Copy the entries exactly. Their pictures do not belong in the copy.
★ ★ ★ ★
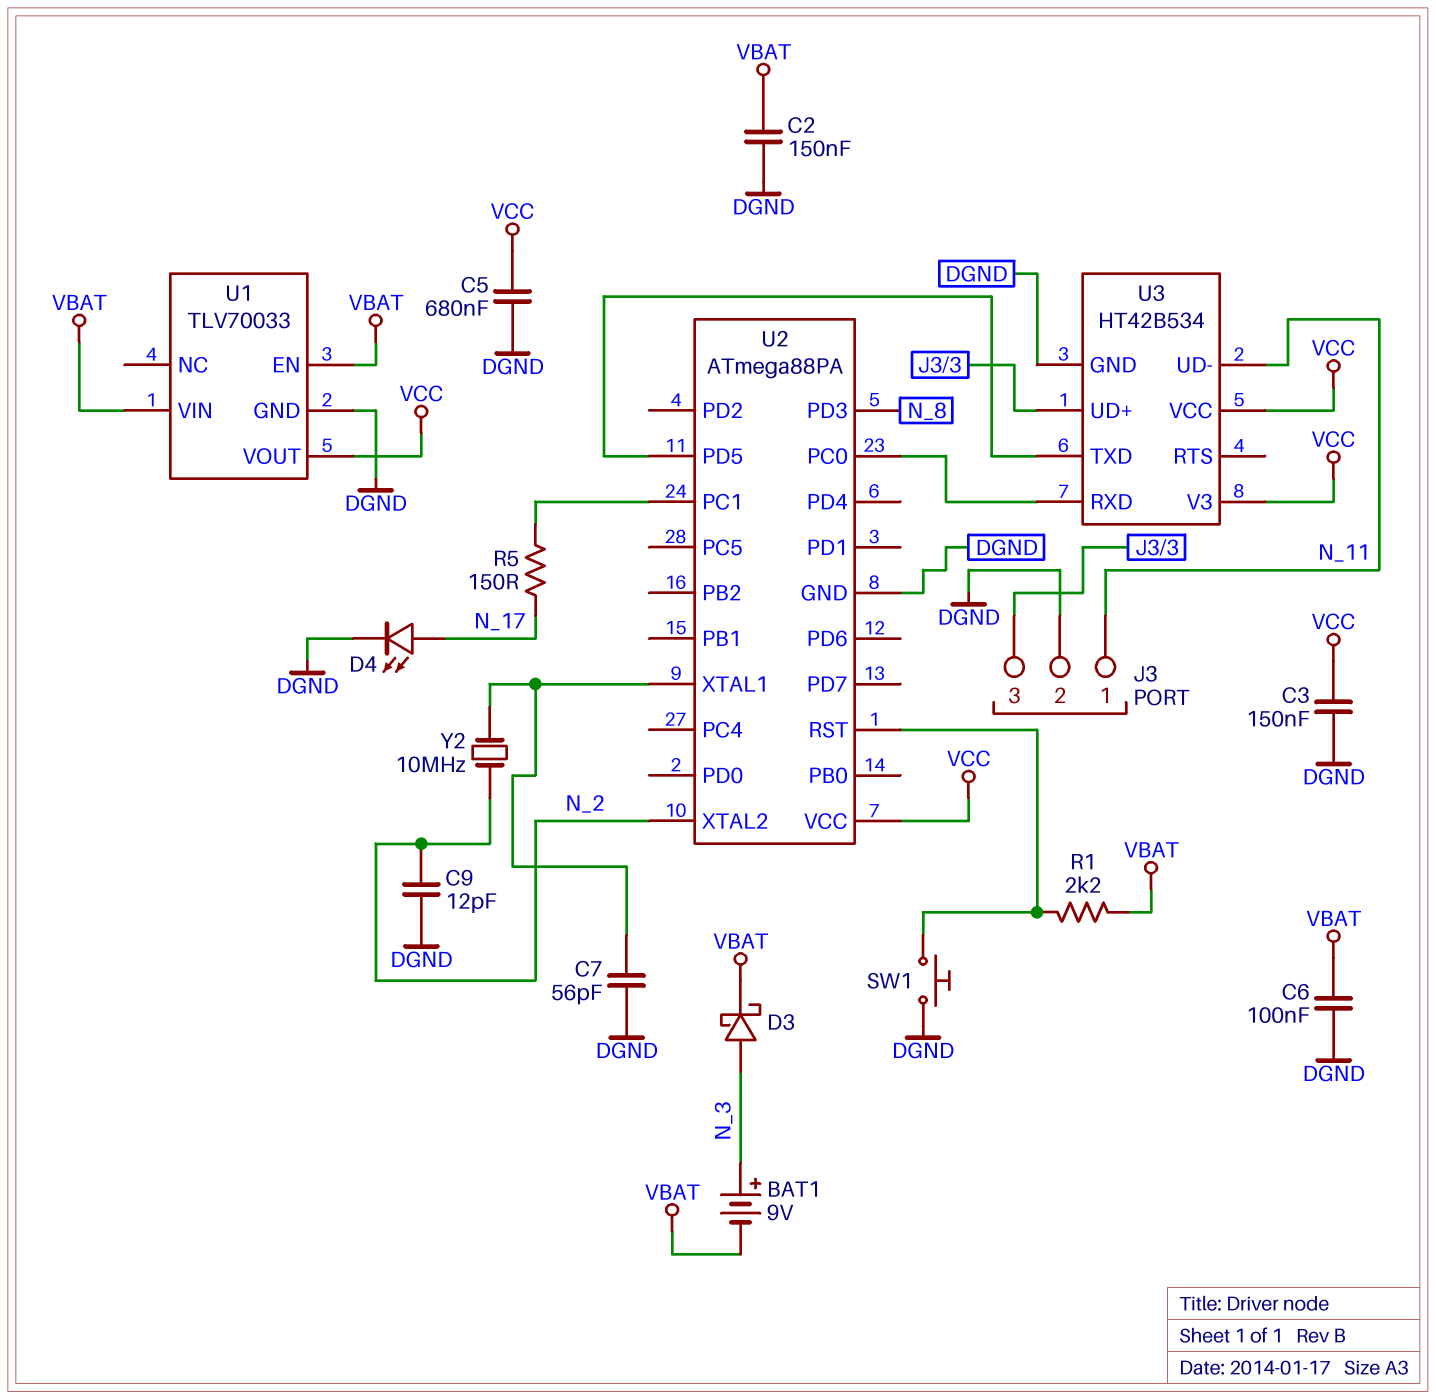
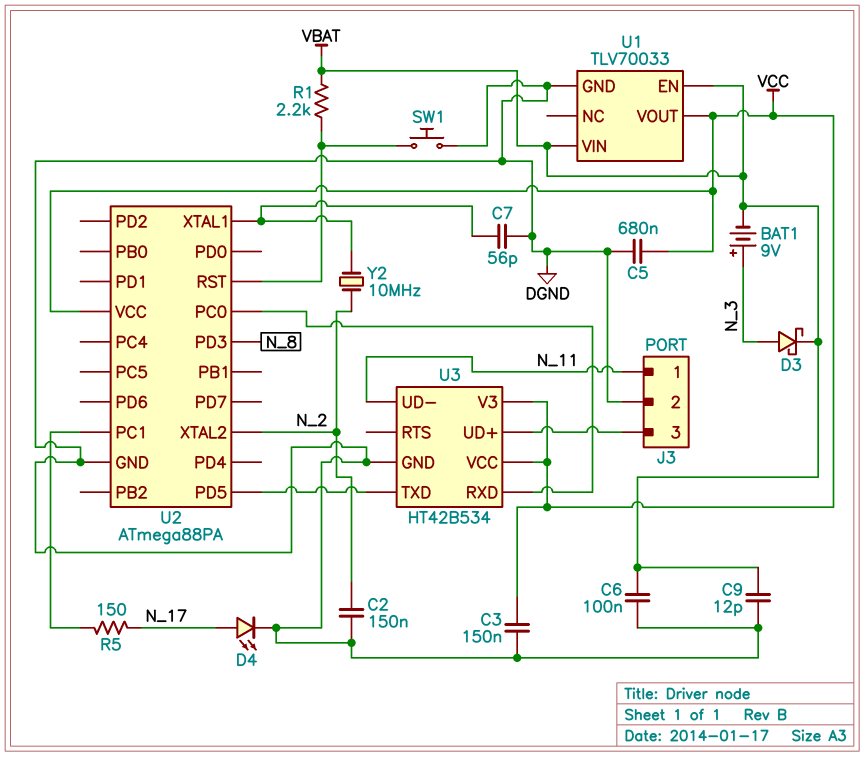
C2: 150nF (DGND, VBAT) -> 150nF (DGND, N_2)
C9: 12pF (DGND, N_2) -> 12pF (DGND, VBAT)

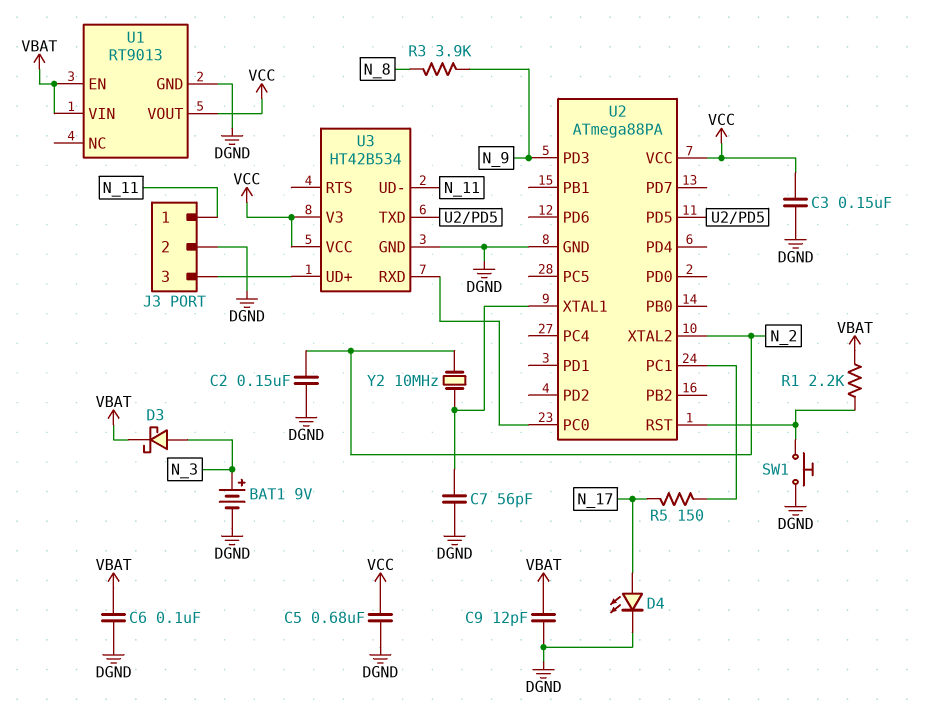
BAT1: 9V (plus N_3, minus VBAT) -> 9V (plus N_3, minus DGND)
R3: none -> 3.9k (N_8, N_9)
U1: TLV70033 -> RT9013
U2 pin PD3: N_8 -> N_9

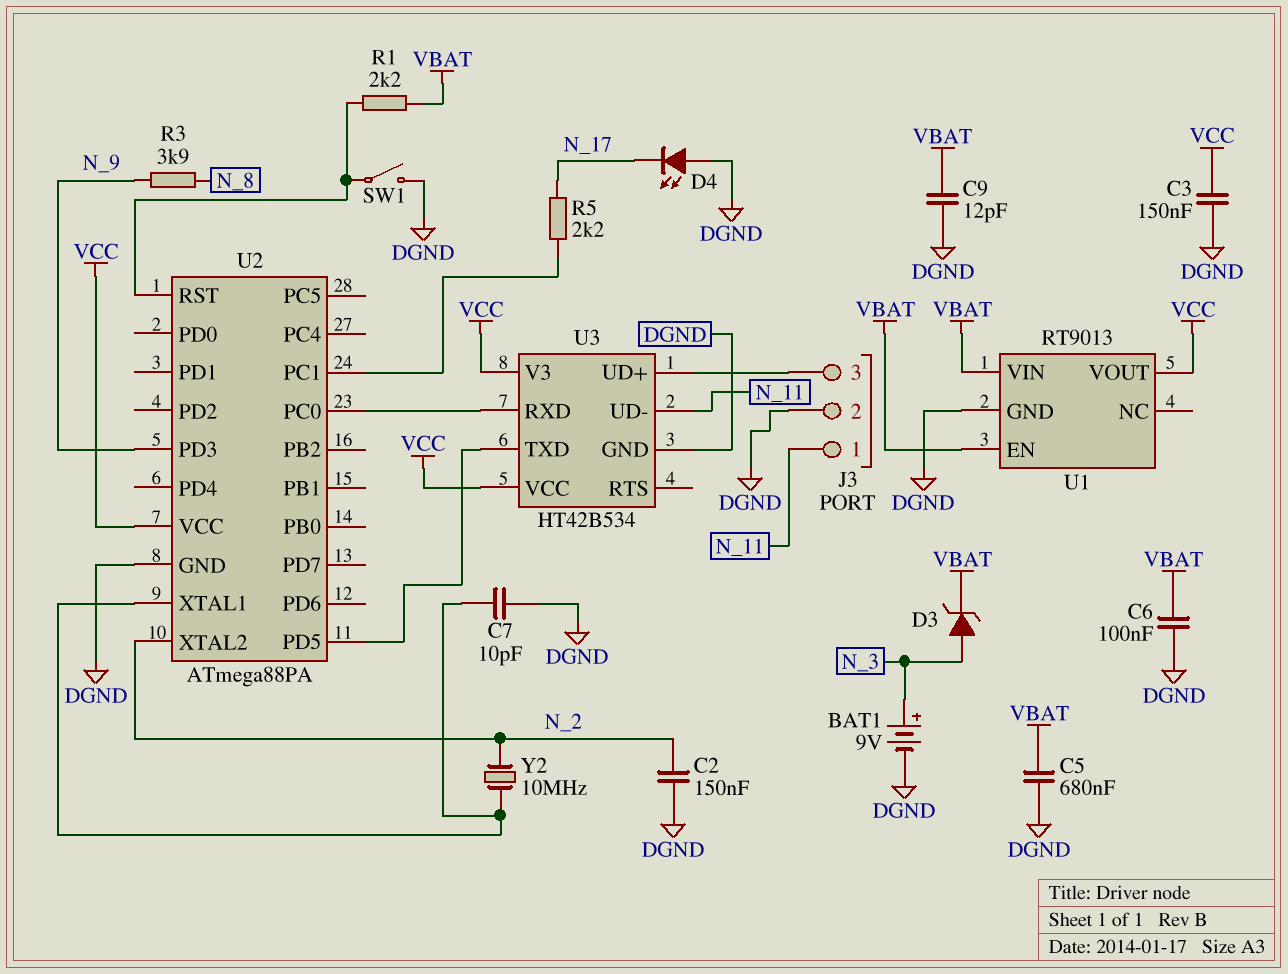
C5: 680nF (DGND, VCC) -> 680nF (DGND, VBAT)
C7: 56pF (DGND, U2/XTAL1) -> 10pF (DGND, U2/XTAL1)
D3: schottky (A N_3, K VBAT) -> zener (A N_3, K VBAT)
D4: LED (A N_17, K DGND) -> LED (A DGND, K N_17)
R5: 150 (N_17, U2/PC1) -> 2.2k (N_17, U2/PC1)
SW1: button (DGND, U2/RST) -> switch (DGND, U2/RST)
★ ★ ★ ★
▸ ANSWER SECTION:
C2: 150nF (DGND, VBAT) -> 150nF (DGND, N_2)
C9: 12pF (DGND, N_2) -> 12pF (DGND, VBAT)

BAT1: 9V (plus N_3, minus VBAT) -> 9V (plus N_3, minus DGND)
R3: none -> 3.9k (N_8, N_9)
U1: TLV70033 -> RT9013
U2 pin PD3: N_8 -> N_9

C5: 680nF (DGND, VCC) -> 680nF (DGND, VBAT)
C7: 56pF (DGND, U2/XTAL1) -> 10pF (DGND, U2/XTAL1)
D3: schottky (A N_3, K VBAT) -> zener (A N_3, K VBAT)
D4: LED (A N_17, K DGND) -> LED (A DGND, K N_17)
R5: 150 (N_17, U2/PC1) -> 2.2k (N_17, U2/PC1)
SW1: button (DGND, U2/RST) -> switch (DGND, U2/RST)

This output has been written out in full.